*** Begin section ***
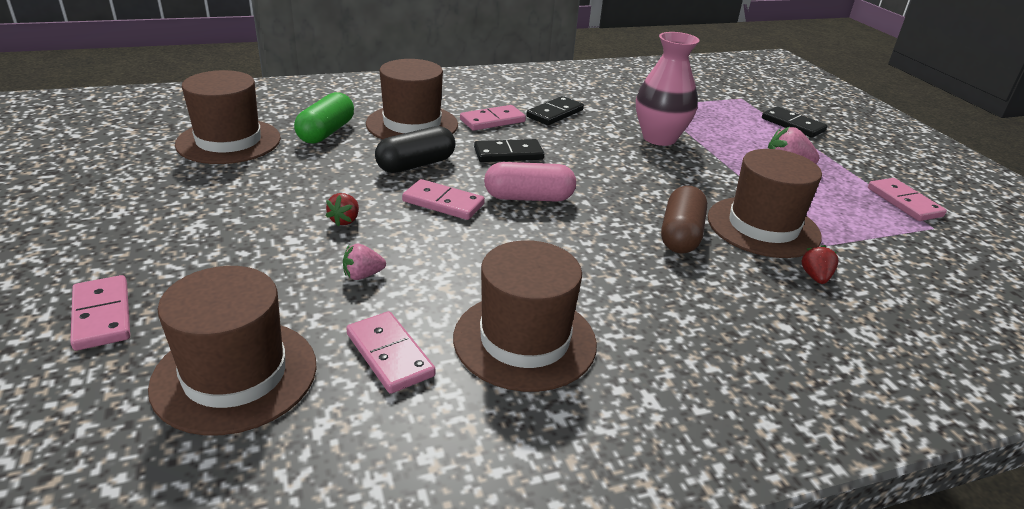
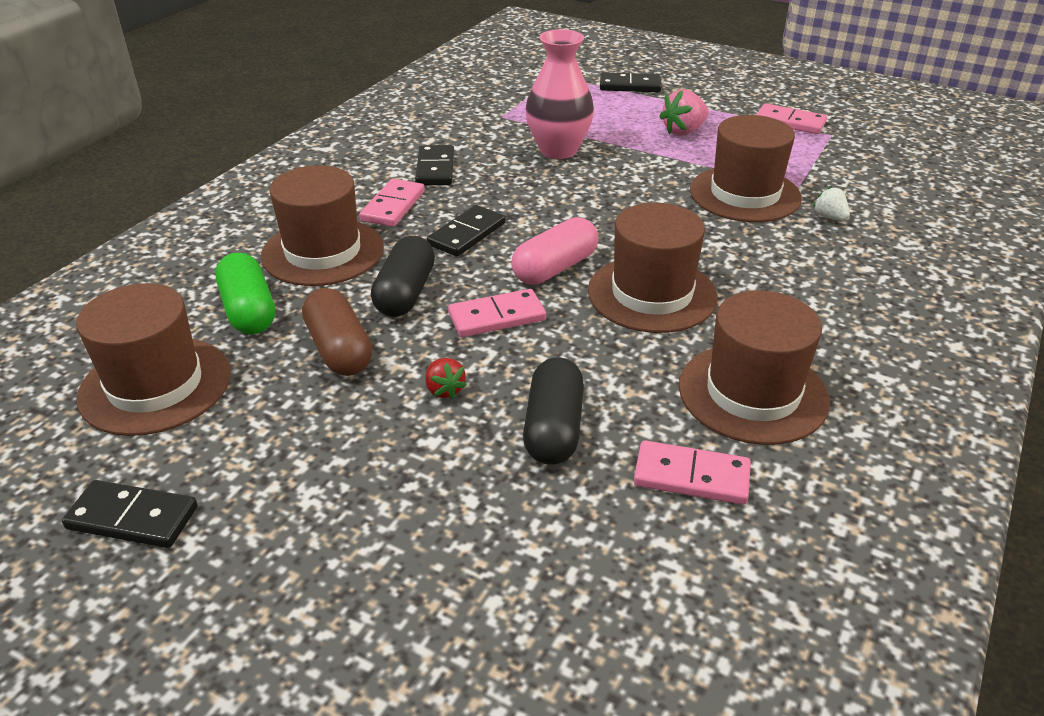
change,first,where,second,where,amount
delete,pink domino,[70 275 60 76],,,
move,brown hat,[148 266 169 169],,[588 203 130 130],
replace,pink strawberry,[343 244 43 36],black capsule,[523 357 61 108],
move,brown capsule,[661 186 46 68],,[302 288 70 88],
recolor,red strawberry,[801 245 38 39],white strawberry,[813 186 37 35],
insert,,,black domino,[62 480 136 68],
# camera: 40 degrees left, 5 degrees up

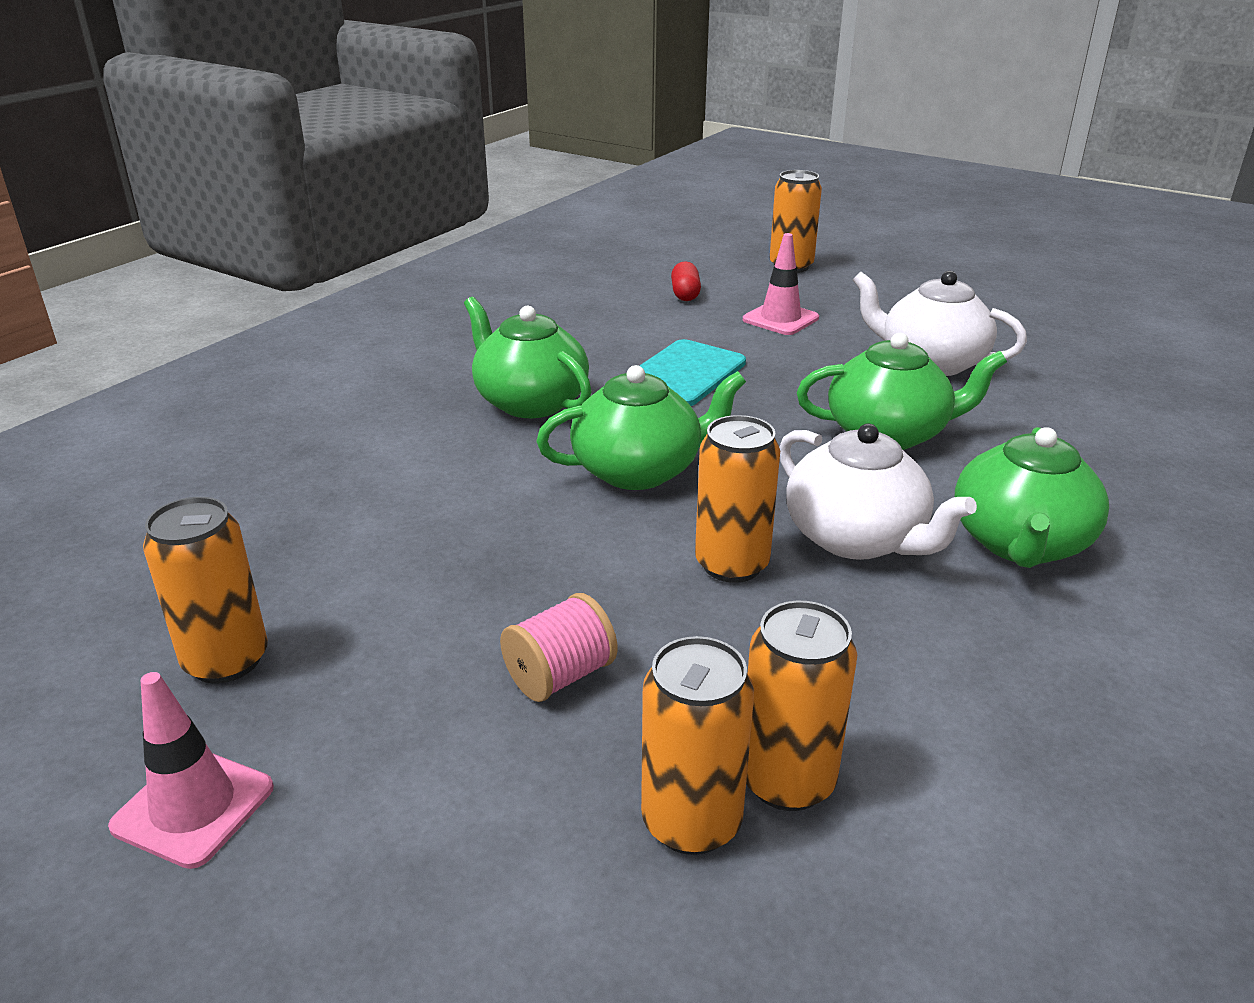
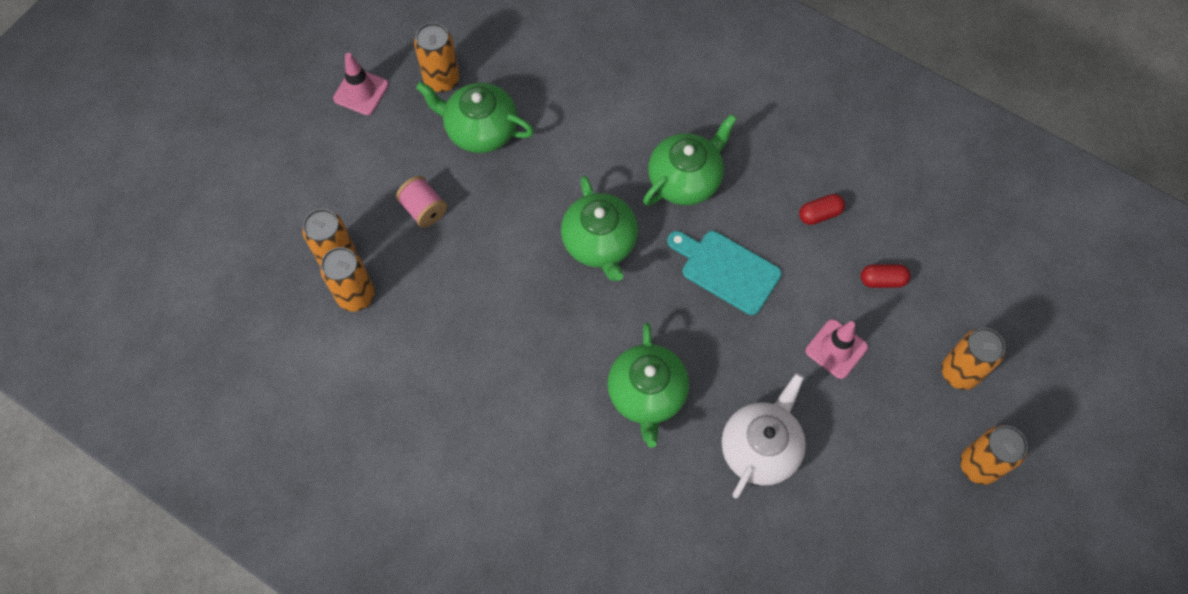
change,first,where,second,where,amount
move,orange can,[695 415 85 168],,[960 425 68 60],
delete,white teapot,[779 424 198 136],,,
move,green teapot,[954 427 155 141],,[416 82 118 71],
insert,,,red capsule,[799 194 46 31],
# camera: 90 degrees right, 35 degrees up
*** End section ***
**What to produce:**
Look above for the line with "move,brown capsule,[661 186" and the line with "insert,,,black domino,[62 480"; transcribe both and all lines in between, exactly, and nothing else.

**Completed exercise:**
move,brown capsule,[661 186 46 68],,[302 288 70 88],
recolor,red strawberry,[801 245 38 39],white strawberry,[813 186 37 35],
insert,,,black domino,[62 480 136 68],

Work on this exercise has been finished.